◆ TASK REQUIREMENTS ◆
Print nothing except the lines of the listing below from the line with "R6: none -> 2k (IC5/IN+, STG)" to the line with "R3: 68k (GND, VMID) -> 5.1k (GND, VMID)", each exactly as written, both ends included.
------------
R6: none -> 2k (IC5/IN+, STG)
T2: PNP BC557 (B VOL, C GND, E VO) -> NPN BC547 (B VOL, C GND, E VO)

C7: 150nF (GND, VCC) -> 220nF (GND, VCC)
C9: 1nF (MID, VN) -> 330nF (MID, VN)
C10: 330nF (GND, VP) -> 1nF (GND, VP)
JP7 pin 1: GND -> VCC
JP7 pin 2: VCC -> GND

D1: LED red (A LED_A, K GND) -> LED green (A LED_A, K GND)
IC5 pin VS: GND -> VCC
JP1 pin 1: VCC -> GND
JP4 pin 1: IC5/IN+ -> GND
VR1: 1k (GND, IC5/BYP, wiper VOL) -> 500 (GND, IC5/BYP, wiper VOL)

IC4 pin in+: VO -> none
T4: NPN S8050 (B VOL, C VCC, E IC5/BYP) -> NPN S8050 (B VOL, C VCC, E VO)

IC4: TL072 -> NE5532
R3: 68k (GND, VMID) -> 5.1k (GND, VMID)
------------
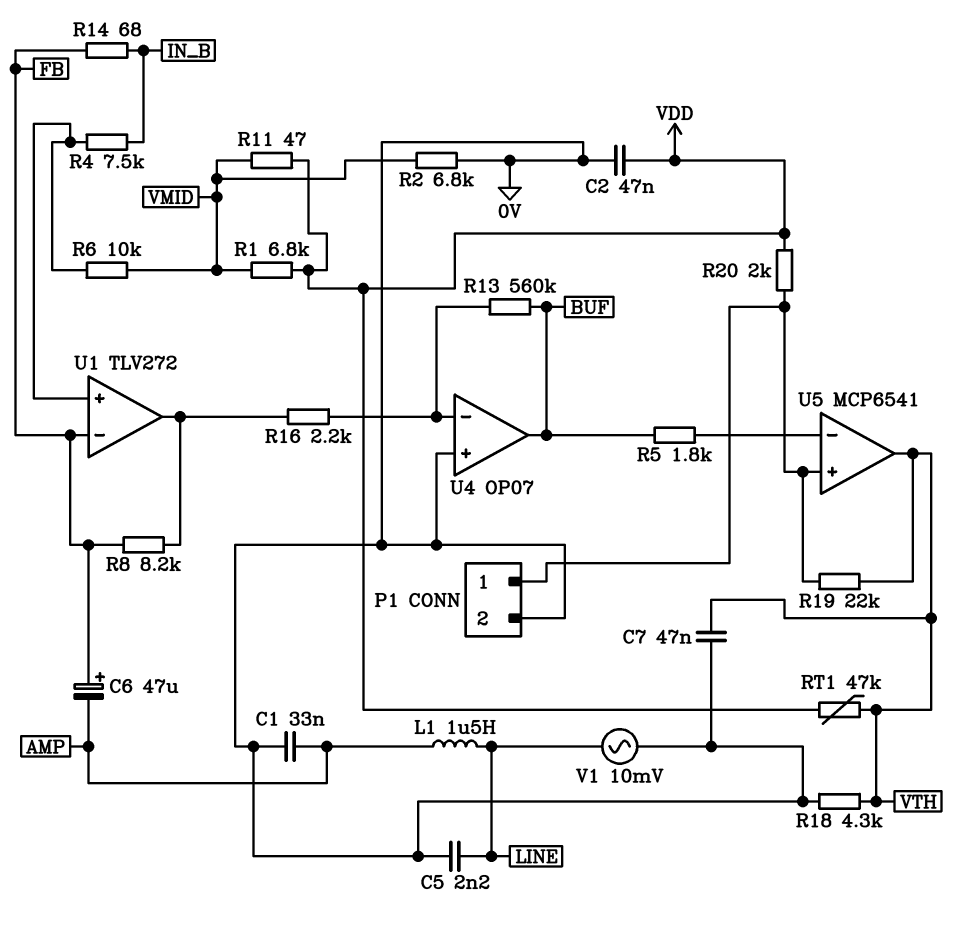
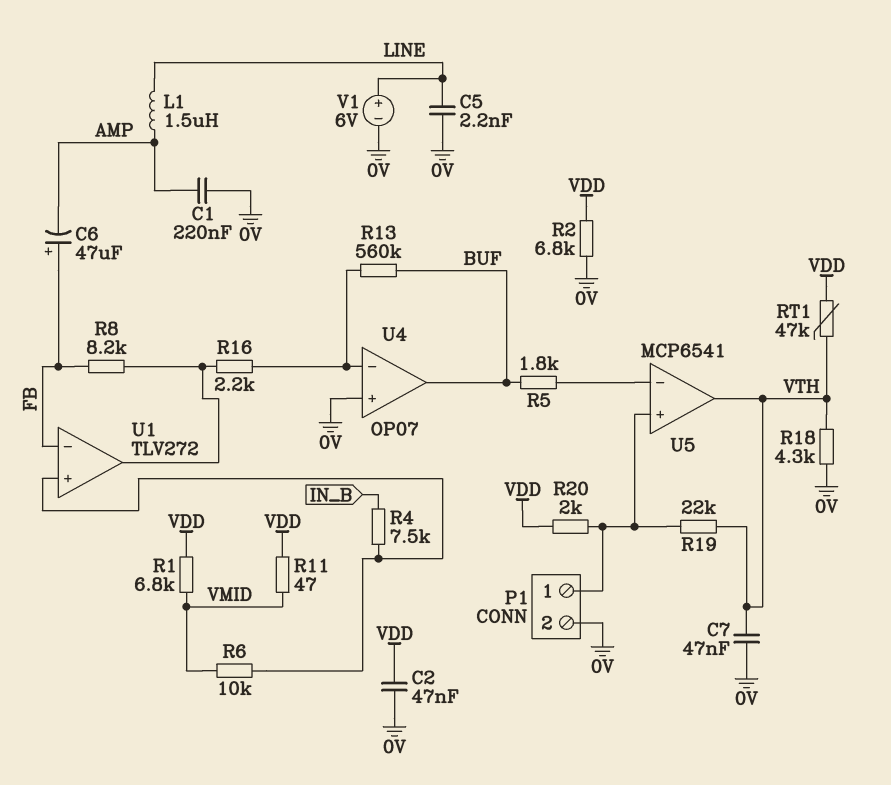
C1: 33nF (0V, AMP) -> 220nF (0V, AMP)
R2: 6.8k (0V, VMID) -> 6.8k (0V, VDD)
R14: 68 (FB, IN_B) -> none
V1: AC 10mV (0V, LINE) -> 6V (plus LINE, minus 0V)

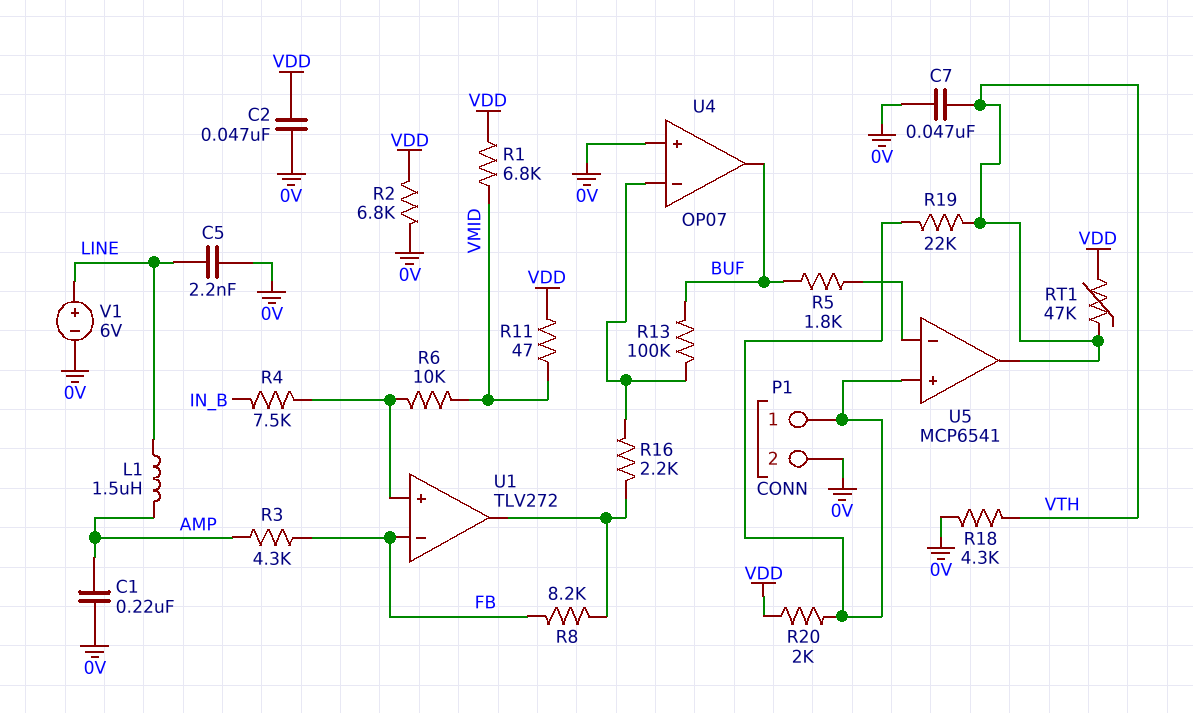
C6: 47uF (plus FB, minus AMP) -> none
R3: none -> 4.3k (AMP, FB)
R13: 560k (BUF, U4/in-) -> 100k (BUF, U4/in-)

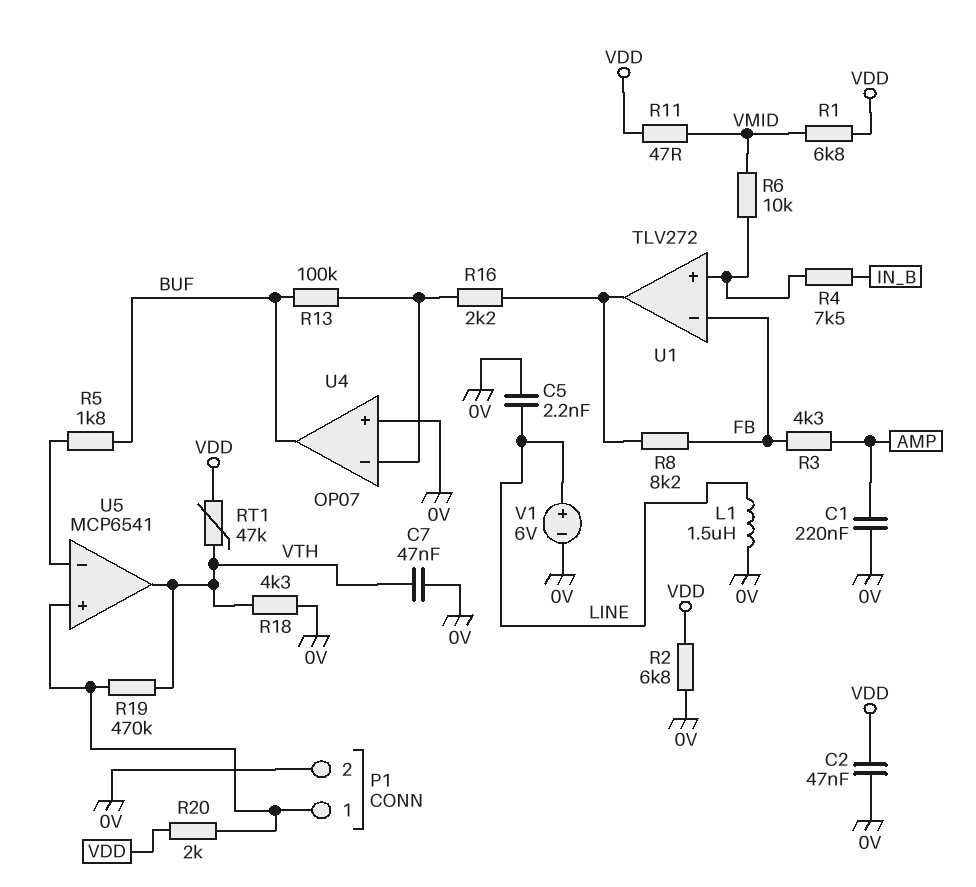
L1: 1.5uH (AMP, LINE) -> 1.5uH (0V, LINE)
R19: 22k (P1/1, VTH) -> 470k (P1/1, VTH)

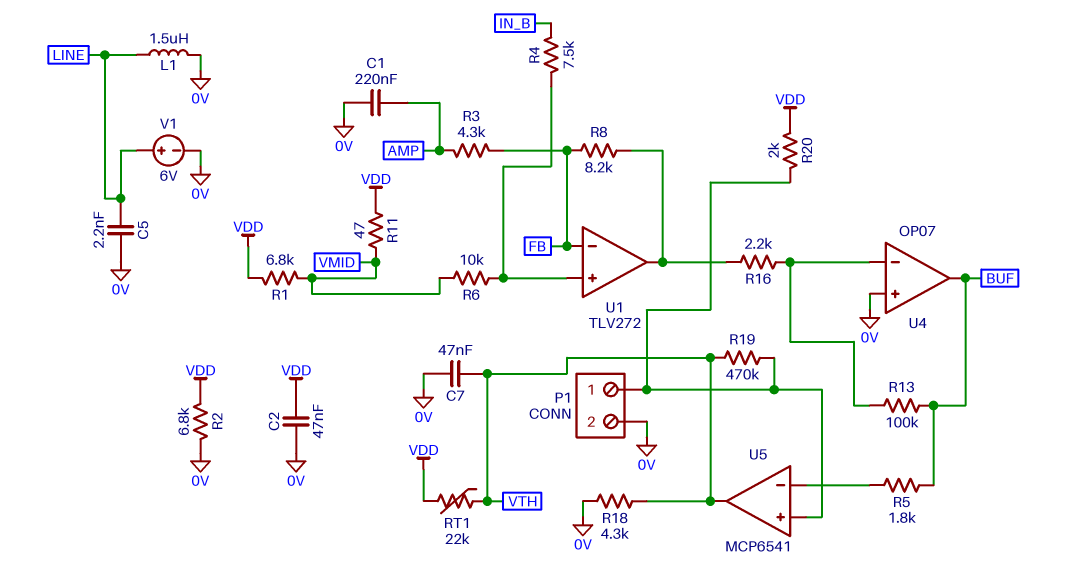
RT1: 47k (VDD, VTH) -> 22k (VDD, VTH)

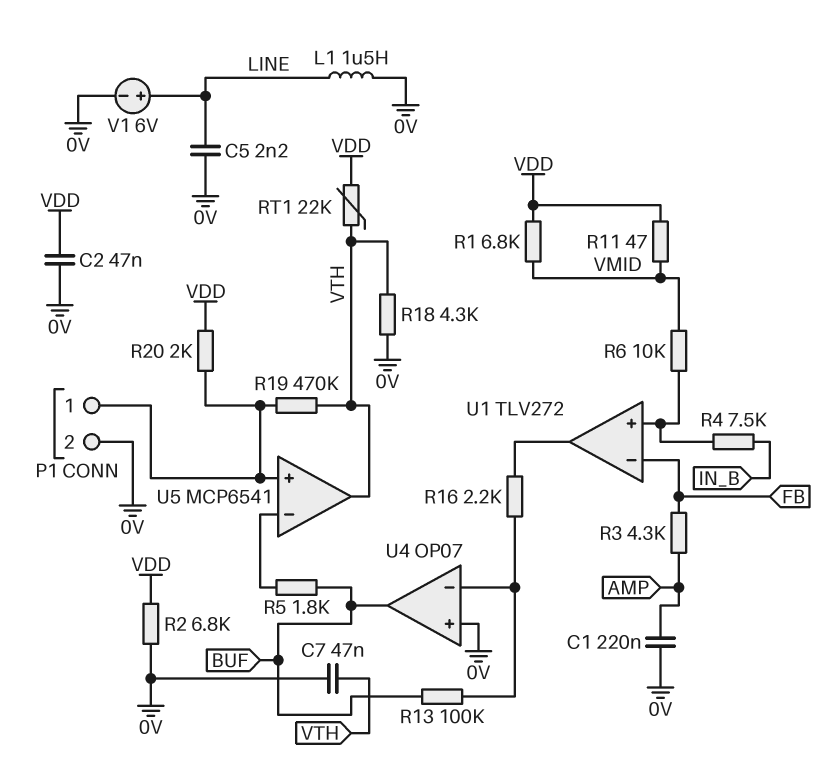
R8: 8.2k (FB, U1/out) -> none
------------
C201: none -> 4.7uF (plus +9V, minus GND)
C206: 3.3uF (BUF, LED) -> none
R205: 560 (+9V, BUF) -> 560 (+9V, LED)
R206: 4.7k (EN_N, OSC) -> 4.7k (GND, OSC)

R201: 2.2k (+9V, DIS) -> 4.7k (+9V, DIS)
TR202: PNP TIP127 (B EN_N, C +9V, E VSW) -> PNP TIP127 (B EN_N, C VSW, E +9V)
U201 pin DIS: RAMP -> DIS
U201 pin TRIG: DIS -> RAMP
------------
◆ THE COMPLETED TASK ◆
R6: none -> 2k (IC5/IN+, STG)
T2: PNP BC557 (B VOL, C GND, E VO) -> NPN BC547 (B VOL, C GND, E VO)

C7: 150nF (GND, VCC) -> 220nF (GND, VCC)
C9: 1nF (MID, VN) -> 330nF (MID, VN)
C10: 330nF (GND, VP) -> 1nF (GND, VP)
JP7 pin 1: GND -> VCC
JP7 pin 2: VCC -> GND

D1: LED red (A LED_A, K GND) -> LED green (A LED_A, K GND)
IC5 pin VS: GND -> VCC
JP1 pin 1: VCC -> GND
JP4 pin 1: IC5/IN+ -> GND
VR1: 1k (GND, IC5/BYP, wiper VOL) -> 500 (GND, IC5/BYP, wiper VOL)

IC4 pin in+: VO -> none
T4: NPN S8050 (B VOL, C VCC, E IC5/BYP) -> NPN S8050 (B VOL, C VCC, E VO)

IC4: TL072 -> NE5532
R3: 68k (GND, VMID) -> 5.1k (GND, VMID)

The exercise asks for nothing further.